GOAL: Could you copy out every row from the one containing "Brisbane: 4:01 -> 8:01" down to the one containing "Manila: 12:00 -> none", leaving the pictures out?

DATASET RECORDS:
********************

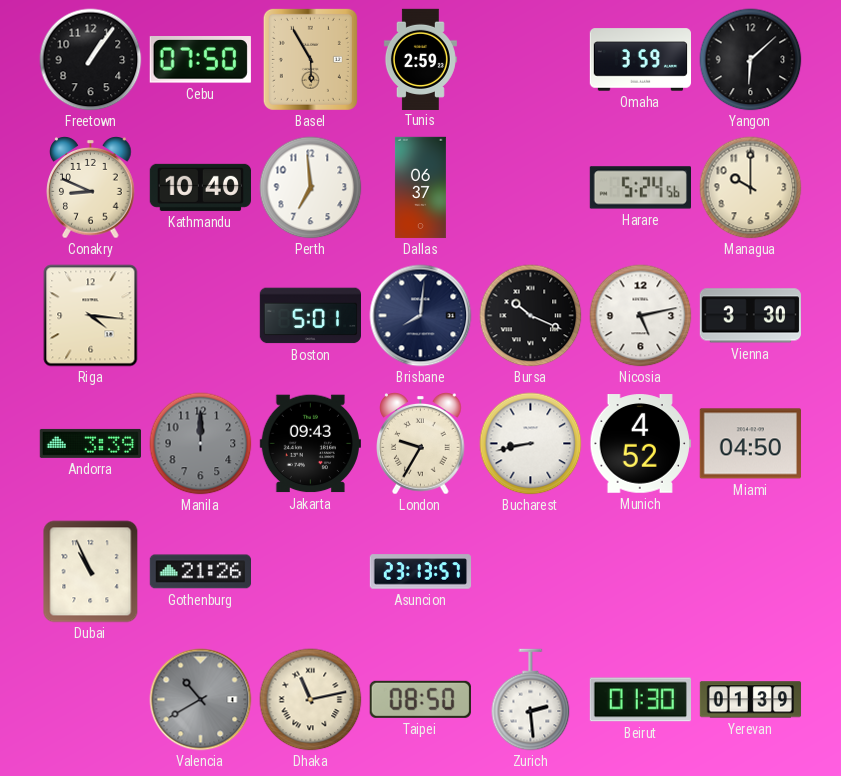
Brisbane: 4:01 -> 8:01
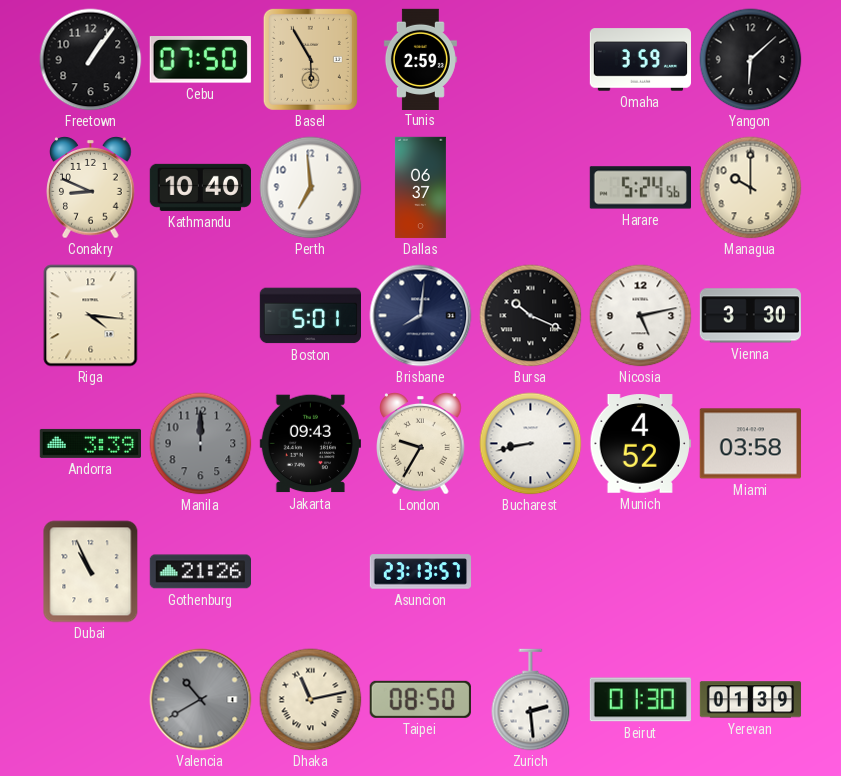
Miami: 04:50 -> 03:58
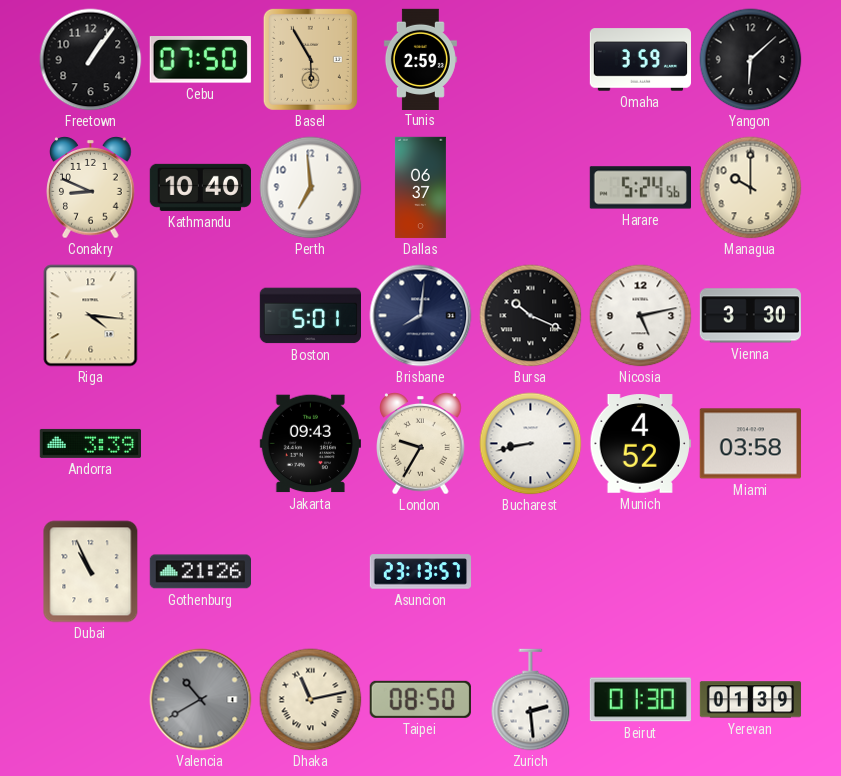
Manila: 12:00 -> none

********************

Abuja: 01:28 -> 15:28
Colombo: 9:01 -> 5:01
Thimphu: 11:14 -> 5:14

********************

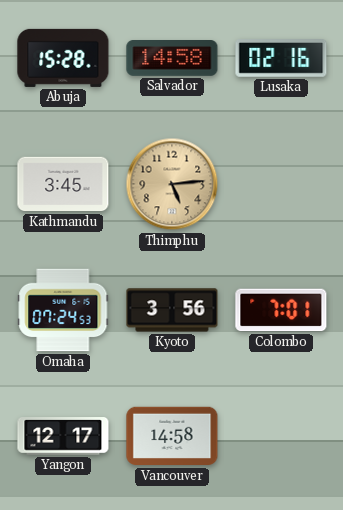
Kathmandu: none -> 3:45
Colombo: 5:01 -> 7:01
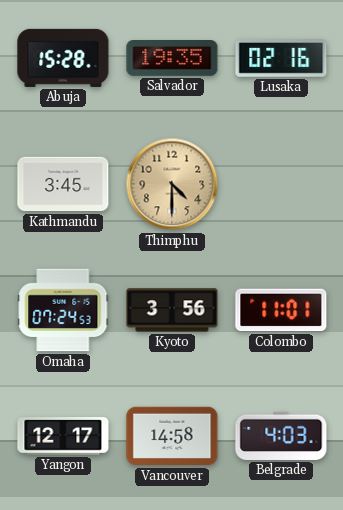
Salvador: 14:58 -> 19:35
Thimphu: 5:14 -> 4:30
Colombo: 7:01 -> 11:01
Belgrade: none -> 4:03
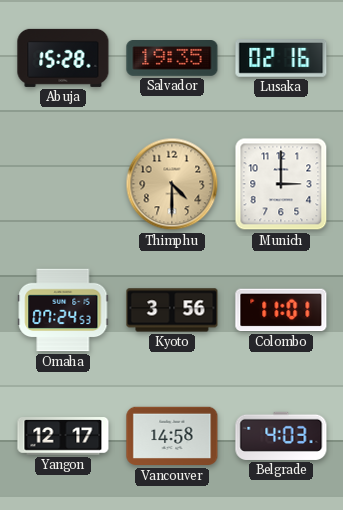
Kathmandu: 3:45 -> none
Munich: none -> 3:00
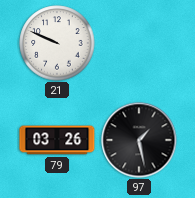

********************

RESPONSE TO THE EXERCISE:
Brisbane: 4:01 -> 8:01
Miami: 04:50 -> 03:58
Manila: 12:00 -> none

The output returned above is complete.